The answer should consist solely of the lines from the first one below through the line containing "POT2: 100k -> 50k", copied exactly.

(Saved entries)
......
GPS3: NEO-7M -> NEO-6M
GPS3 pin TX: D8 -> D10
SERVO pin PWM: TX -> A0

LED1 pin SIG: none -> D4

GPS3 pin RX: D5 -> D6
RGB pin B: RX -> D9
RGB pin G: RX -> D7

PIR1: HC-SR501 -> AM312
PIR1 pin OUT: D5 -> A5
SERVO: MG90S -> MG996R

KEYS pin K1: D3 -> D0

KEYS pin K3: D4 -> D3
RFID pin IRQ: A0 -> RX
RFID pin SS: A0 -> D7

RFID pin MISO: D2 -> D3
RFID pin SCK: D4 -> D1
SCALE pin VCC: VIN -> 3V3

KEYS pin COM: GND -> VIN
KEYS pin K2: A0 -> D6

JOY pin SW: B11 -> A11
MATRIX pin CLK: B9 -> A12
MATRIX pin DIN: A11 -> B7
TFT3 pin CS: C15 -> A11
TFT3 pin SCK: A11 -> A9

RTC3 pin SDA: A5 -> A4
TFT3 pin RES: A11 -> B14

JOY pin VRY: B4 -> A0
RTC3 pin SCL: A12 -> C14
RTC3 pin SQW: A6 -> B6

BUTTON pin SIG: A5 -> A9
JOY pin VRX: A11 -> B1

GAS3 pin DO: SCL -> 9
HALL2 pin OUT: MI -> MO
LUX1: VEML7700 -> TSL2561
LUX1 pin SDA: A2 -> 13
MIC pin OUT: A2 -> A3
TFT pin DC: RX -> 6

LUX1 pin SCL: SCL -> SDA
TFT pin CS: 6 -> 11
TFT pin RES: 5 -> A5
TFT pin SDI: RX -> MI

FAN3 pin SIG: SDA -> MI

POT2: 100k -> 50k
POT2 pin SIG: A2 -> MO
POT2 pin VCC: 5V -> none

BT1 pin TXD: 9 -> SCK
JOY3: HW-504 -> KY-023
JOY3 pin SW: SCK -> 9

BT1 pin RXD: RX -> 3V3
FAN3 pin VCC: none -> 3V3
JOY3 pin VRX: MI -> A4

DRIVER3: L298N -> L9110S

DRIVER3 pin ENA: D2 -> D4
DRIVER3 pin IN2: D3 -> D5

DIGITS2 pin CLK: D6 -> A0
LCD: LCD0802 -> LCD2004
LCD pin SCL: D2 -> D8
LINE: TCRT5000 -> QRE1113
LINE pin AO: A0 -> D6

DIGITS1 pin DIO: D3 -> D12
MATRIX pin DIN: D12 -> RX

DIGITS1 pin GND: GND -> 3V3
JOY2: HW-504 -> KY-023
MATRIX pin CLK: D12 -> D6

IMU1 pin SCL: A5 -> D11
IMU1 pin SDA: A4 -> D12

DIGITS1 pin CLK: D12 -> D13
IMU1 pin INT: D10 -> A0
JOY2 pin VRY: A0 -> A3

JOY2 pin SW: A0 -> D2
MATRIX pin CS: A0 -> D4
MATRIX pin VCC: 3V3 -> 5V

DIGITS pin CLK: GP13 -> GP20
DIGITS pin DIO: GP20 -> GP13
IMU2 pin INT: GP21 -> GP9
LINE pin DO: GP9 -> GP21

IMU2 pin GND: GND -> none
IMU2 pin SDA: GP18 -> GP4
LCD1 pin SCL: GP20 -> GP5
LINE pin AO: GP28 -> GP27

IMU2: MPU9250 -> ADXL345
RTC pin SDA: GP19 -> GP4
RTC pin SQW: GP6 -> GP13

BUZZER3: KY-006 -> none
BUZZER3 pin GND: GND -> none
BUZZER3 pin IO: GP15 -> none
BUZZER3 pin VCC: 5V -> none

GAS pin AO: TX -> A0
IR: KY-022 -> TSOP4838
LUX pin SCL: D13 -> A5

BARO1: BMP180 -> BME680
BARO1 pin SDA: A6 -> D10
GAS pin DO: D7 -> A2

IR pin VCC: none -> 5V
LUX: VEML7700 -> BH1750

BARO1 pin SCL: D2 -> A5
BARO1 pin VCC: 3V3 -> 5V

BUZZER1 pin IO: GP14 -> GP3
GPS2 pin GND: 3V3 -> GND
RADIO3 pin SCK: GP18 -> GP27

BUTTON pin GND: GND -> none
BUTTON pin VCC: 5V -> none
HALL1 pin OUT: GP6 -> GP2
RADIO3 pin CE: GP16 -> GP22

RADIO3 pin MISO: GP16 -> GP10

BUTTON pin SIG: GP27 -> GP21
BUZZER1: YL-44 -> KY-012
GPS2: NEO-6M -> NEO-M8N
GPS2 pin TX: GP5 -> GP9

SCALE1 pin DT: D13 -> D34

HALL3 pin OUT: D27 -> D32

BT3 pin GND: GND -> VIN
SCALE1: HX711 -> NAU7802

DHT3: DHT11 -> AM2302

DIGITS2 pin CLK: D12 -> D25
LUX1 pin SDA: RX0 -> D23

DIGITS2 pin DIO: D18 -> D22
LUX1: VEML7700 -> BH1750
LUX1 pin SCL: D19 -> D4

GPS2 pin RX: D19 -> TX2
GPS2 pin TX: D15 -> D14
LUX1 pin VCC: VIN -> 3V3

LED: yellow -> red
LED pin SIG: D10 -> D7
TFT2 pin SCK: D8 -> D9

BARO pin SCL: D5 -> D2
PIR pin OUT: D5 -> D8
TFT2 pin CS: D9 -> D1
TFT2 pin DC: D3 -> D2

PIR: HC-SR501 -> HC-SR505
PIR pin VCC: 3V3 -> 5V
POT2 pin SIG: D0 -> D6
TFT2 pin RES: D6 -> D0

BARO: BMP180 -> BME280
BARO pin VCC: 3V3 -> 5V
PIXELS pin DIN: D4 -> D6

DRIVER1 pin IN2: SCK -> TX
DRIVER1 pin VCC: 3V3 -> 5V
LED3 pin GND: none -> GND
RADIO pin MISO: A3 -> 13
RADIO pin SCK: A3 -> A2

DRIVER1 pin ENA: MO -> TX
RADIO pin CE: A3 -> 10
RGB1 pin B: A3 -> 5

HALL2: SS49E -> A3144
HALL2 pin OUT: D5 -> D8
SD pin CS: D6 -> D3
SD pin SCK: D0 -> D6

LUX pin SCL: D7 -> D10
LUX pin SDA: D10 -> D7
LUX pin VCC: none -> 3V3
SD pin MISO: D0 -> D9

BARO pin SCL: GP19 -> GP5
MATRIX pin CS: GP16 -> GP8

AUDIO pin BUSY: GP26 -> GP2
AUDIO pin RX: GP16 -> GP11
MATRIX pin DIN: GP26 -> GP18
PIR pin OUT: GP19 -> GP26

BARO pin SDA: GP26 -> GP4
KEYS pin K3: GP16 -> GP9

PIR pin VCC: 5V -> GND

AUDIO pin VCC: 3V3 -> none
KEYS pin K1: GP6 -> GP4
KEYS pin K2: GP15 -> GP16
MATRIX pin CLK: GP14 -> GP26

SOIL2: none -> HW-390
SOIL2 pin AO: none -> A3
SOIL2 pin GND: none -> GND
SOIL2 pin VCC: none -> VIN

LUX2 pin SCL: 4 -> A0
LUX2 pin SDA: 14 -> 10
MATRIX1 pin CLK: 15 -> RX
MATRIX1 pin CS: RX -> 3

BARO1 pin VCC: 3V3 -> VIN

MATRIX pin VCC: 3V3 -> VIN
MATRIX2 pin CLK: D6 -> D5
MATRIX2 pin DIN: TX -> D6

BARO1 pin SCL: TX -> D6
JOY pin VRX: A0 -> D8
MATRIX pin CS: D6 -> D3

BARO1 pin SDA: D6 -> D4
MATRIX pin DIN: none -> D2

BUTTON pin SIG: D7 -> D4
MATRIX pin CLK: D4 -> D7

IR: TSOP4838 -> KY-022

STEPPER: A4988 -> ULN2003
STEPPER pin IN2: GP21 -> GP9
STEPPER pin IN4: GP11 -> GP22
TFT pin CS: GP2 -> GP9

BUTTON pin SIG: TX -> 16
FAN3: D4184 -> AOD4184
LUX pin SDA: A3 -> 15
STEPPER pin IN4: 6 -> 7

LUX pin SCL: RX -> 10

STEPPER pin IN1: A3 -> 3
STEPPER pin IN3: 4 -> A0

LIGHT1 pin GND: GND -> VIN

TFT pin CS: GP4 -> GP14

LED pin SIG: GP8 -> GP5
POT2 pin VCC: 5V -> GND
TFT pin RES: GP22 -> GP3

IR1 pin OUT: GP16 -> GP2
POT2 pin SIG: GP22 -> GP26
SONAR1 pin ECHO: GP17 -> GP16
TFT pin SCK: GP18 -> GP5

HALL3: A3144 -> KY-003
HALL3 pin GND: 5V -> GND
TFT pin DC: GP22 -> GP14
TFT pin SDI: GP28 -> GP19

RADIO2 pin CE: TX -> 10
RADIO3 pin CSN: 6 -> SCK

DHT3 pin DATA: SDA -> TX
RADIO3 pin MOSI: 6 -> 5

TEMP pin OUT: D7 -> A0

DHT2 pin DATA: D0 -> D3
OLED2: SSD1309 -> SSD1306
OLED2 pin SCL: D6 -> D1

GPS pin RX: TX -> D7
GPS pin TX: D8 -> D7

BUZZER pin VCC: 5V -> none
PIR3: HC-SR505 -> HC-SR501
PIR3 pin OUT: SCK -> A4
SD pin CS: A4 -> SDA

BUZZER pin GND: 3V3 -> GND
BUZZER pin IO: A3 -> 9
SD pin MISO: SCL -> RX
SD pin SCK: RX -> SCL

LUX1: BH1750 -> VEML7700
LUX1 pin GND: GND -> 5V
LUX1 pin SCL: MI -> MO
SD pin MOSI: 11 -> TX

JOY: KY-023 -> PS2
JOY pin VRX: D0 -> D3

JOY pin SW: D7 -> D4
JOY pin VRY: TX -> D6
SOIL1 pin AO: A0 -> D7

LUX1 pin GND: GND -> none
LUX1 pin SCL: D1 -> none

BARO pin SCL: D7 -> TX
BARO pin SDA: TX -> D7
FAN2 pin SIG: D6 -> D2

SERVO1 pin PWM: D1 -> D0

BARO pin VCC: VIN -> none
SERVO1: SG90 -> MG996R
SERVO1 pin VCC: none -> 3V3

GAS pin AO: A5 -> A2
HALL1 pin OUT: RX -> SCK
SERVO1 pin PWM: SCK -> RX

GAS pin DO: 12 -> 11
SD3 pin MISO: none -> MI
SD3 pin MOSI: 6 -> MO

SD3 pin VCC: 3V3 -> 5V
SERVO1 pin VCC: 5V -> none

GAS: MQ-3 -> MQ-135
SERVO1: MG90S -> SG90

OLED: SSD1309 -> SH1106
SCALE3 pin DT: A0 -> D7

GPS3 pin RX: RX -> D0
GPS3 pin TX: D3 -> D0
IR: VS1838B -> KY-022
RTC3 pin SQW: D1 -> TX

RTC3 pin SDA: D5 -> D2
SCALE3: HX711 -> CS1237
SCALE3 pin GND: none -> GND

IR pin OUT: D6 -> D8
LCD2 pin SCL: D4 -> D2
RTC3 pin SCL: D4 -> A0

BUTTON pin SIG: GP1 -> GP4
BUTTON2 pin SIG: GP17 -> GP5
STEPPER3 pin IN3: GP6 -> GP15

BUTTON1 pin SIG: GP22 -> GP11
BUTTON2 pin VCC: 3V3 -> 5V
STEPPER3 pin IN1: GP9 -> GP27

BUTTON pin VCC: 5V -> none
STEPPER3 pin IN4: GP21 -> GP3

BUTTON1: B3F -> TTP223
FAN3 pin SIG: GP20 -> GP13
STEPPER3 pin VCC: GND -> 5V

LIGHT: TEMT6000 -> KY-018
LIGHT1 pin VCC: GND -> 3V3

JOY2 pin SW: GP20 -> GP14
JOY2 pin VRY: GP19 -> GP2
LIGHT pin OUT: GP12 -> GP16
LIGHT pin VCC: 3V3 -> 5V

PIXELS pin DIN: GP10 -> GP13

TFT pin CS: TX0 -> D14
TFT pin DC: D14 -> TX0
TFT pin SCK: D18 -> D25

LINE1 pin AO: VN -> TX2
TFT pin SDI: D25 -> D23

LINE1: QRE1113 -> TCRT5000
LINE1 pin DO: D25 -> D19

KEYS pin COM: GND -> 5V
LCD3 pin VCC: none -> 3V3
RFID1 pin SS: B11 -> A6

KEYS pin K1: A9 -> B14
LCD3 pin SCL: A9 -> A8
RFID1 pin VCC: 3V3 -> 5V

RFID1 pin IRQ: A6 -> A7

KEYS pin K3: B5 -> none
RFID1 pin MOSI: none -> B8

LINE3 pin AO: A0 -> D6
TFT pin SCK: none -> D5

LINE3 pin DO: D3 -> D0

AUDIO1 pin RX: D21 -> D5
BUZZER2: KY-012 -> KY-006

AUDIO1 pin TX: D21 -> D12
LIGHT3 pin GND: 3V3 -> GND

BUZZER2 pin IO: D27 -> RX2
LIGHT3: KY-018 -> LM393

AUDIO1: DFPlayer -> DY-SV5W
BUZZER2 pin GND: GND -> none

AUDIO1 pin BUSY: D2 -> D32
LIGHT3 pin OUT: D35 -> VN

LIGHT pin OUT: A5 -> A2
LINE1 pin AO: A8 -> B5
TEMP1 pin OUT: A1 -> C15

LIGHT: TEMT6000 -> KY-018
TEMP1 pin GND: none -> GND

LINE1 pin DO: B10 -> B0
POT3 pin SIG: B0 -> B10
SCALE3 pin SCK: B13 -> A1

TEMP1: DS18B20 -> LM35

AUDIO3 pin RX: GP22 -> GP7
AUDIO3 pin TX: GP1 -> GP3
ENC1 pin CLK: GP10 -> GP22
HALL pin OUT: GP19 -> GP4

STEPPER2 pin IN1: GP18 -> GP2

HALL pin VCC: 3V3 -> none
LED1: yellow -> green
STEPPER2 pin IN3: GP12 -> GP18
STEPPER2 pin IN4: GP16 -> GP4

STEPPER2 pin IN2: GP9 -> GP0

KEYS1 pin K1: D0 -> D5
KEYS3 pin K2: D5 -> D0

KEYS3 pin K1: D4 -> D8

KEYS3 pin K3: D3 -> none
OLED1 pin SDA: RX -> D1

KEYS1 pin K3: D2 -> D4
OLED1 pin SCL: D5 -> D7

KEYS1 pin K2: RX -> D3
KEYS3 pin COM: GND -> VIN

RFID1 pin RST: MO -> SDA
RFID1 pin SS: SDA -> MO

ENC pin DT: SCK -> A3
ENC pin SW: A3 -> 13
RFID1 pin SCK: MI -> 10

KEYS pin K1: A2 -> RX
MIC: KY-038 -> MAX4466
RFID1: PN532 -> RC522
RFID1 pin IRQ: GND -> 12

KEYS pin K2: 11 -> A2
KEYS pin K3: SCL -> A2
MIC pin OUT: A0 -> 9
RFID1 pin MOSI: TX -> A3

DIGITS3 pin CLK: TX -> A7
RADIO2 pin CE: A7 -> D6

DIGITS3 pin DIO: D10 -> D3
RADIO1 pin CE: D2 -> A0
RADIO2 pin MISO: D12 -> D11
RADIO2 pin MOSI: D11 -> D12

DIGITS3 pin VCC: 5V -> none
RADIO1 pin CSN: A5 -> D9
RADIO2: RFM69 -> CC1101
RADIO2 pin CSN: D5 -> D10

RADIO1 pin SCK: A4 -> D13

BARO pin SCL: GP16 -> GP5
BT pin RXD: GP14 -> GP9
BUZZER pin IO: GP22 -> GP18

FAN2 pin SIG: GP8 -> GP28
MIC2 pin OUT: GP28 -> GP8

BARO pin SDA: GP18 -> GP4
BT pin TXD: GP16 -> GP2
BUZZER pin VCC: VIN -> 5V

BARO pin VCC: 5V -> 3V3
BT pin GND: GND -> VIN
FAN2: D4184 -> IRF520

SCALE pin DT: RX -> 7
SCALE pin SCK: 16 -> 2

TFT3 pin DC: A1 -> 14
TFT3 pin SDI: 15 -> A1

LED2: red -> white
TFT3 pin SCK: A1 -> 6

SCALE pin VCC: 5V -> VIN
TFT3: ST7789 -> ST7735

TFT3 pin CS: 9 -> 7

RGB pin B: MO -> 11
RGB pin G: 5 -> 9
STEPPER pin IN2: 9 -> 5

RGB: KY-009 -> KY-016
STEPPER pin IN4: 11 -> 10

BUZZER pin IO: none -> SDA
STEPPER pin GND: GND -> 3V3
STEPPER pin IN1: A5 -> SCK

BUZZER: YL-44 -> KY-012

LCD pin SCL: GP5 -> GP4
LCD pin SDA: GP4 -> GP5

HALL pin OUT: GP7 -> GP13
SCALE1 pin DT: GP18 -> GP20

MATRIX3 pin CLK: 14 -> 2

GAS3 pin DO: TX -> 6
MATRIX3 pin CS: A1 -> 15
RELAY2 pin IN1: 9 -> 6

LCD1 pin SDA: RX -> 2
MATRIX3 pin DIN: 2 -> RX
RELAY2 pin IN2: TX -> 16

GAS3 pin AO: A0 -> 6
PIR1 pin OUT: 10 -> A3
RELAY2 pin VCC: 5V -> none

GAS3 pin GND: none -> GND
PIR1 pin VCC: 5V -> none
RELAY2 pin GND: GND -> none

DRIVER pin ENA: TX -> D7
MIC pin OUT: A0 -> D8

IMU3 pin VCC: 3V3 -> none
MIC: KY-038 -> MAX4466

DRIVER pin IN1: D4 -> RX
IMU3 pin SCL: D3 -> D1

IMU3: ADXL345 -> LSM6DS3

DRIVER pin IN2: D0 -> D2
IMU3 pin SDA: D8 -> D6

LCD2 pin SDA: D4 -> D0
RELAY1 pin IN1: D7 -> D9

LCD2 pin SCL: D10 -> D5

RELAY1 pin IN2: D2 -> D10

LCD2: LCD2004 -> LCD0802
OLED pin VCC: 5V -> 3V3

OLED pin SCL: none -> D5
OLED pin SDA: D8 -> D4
......
RESPONSE TO THIS EXERCISE:
GPS3: NEO-7M -> NEO-6M
GPS3 pin TX: D8 -> D10
SERVO pin PWM: TX -> A0

LED1 pin SIG: none -> D4

GPS3 pin RX: D5 -> D6
RGB pin B: RX -> D9
RGB pin G: RX -> D7

PIR1: HC-SR501 -> AM312
PIR1 pin OUT: D5 -> A5
SERVO: MG90S -> MG996R

KEYS pin K1: D3 -> D0

KEYS pin K3: D4 -> D3
RFID pin IRQ: A0 -> RX
RFID pin SS: A0 -> D7

RFID pin MISO: D2 -> D3
RFID pin SCK: D4 -> D1
SCALE pin VCC: VIN -> 3V3

KEYS pin COM: GND -> VIN
KEYS pin K2: A0 -> D6

JOY pin SW: B11 -> A11
MATRIX pin CLK: B9 -> A12
MATRIX pin DIN: A11 -> B7
TFT3 pin CS: C15 -> A11
TFT3 pin SCK: A11 -> A9

RTC3 pin SDA: A5 -> A4
TFT3 pin RES: A11 -> B14

JOY pin VRY: B4 -> A0
RTC3 pin SCL: A12 -> C14
RTC3 pin SQW: A6 -> B6

BUTTON pin SIG: A5 -> A9
JOY pin VRX: A11 -> B1

GAS3 pin DO: SCL -> 9
HALL2 pin OUT: MI -> MO
LUX1: VEML7700 -> TSL2561
LUX1 pin SDA: A2 -> 13
MIC pin OUT: A2 -> A3
TFT pin DC: RX -> 6

LUX1 pin SCL: SCL -> SDA
TFT pin CS: 6 -> 11
TFT pin RES: 5 -> A5
TFT pin SDI: RX -> MI

FAN3 pin SIG: SDA -> MI

POT2: 100k -> 50k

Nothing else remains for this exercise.